● Your task
Lines below starting with the line with "STEPPER2 pin IN4: D3 -> RX" and going on through the line with "RFID1 pin SS: D4 -> D10" must be output exactly; the rest of the records must be left out.
[Provided data — start]
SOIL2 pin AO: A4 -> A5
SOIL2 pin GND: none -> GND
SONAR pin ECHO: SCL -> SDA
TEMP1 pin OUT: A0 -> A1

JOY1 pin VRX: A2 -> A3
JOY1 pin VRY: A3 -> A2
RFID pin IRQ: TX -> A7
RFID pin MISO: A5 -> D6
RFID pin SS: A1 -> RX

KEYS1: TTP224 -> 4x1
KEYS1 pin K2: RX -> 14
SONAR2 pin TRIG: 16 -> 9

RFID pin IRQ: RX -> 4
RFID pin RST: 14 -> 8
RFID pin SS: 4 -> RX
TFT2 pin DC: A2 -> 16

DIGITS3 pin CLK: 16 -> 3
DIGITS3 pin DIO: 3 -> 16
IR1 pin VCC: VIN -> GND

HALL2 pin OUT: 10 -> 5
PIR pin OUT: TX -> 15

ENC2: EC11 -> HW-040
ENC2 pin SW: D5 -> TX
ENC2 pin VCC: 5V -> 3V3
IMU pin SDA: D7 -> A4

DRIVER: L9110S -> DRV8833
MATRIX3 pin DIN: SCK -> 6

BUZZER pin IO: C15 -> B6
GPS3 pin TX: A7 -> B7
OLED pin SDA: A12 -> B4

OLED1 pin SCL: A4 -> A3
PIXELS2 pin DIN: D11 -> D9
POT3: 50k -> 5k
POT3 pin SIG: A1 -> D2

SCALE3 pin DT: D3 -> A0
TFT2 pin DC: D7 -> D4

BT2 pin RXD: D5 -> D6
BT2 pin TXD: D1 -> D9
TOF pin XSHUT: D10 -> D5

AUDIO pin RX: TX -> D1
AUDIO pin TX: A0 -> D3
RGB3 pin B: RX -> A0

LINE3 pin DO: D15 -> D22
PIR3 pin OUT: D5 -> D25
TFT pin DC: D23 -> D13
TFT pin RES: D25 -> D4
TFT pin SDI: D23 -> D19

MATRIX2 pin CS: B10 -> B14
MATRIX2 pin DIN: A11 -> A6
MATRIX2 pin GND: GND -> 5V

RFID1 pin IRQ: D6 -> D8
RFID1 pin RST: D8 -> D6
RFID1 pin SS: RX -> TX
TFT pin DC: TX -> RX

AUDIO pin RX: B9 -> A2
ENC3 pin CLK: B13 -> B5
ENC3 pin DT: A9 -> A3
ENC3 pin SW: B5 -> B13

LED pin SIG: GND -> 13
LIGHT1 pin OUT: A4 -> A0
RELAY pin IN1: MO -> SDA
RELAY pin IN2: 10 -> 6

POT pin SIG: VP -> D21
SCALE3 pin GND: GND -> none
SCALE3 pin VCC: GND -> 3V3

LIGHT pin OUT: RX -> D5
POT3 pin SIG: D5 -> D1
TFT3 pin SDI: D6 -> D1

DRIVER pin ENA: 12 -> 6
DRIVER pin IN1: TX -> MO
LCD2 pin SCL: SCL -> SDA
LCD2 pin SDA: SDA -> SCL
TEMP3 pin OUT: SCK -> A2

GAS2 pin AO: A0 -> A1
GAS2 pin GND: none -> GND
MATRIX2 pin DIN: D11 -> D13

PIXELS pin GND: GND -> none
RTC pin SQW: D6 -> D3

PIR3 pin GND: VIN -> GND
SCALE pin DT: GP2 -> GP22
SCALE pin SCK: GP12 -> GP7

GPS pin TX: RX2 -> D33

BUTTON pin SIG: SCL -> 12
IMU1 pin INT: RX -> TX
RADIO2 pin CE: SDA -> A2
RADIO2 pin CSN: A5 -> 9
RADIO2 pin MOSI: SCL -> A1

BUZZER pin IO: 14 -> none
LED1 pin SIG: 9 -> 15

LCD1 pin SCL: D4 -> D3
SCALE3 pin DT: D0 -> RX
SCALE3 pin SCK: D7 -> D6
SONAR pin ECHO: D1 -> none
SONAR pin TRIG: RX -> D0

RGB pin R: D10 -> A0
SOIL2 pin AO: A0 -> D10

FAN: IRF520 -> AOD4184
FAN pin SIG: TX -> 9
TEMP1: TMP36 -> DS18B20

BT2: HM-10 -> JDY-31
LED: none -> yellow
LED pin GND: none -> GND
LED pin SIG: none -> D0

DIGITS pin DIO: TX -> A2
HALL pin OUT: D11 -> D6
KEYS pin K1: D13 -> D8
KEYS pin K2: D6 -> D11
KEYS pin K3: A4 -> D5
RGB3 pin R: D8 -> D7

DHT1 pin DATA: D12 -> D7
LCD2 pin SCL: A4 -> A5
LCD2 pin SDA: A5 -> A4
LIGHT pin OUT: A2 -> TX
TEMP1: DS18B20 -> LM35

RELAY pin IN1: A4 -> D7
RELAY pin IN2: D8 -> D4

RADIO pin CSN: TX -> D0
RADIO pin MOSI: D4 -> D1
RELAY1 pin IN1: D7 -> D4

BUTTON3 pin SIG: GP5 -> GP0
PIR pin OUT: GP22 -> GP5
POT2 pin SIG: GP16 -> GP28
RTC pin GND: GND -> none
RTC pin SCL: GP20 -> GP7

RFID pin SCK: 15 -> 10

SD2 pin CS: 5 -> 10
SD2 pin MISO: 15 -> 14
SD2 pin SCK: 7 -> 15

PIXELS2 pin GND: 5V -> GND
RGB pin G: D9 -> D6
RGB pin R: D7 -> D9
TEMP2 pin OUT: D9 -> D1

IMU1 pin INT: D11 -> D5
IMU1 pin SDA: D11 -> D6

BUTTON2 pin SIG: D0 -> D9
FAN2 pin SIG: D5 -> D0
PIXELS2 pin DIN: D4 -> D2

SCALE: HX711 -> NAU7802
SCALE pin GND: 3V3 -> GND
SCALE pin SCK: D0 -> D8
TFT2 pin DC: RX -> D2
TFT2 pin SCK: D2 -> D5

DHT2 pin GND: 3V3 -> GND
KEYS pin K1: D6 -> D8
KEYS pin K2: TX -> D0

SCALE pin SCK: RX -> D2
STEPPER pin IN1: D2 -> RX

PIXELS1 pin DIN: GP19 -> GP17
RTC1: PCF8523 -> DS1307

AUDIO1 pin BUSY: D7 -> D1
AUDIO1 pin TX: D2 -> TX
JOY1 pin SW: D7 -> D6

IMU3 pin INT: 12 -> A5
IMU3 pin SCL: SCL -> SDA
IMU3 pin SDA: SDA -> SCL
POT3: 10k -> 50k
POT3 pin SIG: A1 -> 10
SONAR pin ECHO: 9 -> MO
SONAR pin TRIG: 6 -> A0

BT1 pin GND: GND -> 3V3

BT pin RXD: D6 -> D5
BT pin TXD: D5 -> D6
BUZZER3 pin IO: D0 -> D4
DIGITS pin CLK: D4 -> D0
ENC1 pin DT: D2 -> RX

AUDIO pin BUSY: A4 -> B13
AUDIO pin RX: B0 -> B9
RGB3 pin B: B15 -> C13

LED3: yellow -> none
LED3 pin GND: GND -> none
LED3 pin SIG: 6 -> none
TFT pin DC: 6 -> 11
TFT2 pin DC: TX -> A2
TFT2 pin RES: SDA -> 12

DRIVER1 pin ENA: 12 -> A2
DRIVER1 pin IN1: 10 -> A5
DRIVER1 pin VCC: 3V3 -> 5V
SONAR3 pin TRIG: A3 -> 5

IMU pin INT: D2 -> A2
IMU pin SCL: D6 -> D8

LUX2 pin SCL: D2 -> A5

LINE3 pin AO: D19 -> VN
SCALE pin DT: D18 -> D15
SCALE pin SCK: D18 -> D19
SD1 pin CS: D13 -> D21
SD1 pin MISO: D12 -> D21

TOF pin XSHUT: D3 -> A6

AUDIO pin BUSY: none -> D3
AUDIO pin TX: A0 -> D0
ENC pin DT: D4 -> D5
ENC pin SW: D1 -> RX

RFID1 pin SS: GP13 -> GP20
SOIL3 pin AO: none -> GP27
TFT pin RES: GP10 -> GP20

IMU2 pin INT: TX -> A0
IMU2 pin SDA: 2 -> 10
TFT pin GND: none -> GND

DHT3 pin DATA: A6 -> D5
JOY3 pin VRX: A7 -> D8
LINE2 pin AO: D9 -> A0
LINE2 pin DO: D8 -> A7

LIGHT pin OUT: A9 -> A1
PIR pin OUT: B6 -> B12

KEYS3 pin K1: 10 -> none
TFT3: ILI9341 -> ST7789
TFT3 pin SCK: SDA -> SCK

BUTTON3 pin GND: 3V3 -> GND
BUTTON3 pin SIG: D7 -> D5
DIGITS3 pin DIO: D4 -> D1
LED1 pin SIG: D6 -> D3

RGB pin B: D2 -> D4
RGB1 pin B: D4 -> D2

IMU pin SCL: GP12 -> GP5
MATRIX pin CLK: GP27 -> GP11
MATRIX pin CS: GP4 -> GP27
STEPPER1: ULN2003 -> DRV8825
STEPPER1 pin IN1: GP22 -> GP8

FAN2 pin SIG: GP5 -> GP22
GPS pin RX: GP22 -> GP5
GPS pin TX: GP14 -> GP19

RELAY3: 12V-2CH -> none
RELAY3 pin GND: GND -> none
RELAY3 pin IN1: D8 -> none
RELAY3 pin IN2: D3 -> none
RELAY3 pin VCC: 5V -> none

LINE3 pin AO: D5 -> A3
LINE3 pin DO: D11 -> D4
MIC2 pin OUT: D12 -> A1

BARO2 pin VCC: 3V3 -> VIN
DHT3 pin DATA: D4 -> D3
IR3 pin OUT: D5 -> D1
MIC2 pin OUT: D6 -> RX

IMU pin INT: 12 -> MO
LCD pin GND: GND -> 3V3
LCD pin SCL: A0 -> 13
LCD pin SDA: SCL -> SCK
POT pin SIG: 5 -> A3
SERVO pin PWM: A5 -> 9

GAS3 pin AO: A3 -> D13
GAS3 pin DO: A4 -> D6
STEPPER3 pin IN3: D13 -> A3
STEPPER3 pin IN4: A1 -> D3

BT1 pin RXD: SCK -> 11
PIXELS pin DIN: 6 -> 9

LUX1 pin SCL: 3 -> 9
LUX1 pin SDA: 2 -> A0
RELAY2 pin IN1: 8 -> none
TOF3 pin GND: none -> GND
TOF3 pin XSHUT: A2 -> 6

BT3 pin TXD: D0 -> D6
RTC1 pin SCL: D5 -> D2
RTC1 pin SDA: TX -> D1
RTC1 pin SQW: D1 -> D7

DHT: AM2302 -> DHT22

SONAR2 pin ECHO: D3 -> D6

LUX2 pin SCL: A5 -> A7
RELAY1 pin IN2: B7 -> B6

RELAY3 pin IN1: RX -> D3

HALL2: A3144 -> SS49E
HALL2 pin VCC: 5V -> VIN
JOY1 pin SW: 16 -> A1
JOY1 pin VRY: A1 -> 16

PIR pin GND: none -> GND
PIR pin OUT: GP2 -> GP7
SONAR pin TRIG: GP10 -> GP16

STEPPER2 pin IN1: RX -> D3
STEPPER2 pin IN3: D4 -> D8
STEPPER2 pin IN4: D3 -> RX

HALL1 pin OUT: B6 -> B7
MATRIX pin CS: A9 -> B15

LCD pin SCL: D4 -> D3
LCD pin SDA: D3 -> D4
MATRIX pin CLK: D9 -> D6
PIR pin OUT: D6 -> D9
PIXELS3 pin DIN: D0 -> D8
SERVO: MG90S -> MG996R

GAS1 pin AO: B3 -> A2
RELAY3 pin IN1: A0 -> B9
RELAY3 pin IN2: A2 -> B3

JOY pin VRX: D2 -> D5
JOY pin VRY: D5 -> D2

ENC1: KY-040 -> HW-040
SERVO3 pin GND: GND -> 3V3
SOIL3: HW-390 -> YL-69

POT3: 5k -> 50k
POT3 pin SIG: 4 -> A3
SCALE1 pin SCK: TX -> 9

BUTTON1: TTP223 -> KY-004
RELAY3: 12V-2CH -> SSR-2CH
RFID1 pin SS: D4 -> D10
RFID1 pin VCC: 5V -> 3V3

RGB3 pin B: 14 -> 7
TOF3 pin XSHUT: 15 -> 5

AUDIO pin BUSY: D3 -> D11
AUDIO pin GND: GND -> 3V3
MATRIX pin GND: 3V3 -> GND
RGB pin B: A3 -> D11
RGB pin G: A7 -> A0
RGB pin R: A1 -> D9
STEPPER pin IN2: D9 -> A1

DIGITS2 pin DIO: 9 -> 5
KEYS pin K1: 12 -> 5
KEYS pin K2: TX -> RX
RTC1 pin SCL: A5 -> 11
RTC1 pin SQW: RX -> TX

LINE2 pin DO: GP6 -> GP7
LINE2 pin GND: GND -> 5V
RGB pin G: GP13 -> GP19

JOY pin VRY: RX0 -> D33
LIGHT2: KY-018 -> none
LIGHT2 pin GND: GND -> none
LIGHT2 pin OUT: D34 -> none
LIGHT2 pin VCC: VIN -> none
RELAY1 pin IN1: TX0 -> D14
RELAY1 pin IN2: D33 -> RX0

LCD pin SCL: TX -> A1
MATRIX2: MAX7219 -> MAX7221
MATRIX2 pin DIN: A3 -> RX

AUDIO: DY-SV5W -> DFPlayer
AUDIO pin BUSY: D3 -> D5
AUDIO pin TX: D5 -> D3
[Provided data — finish]
● Written response
STEPPER2 pin IN4: D3 -> RX

HALL1 pin OUT: B6 -> B7
MATRIX pin CS: A9 -> B15

LCD pin SCL: D4 -> D3
LCD pin SDA: D3 -> D4
MATRIX pin CLK: D9 -> D6
PIR pin OUT: D6 -> D9
PIXELS3 pin DIN: D0 -> D8
SERVO: MG90S -> MG996R

GAS1 pin AO: B3 -> A2
RELAY3 pin IN1: A0 -> B9
RELAY3 pin IN2: A2 -> B3

JOY pin VRX: D2 -> D5
JOY pin VRY: D5 -> D2

ENC1: KY-040 -> HW-040
SERVO3 pin GND: GND -> 3V3
SOIL3: HW-390 -> YL-69

POT3: 5k -> 50k
POT3 pin SIG: 4 -> A3
SCALE1 pin SCK: TX -> 9

BUTTON1: TTP223 -> KY-004
RELAY3: 12V-2CH -> SSR-2CH
RFID1 pin SS: D4 -> D10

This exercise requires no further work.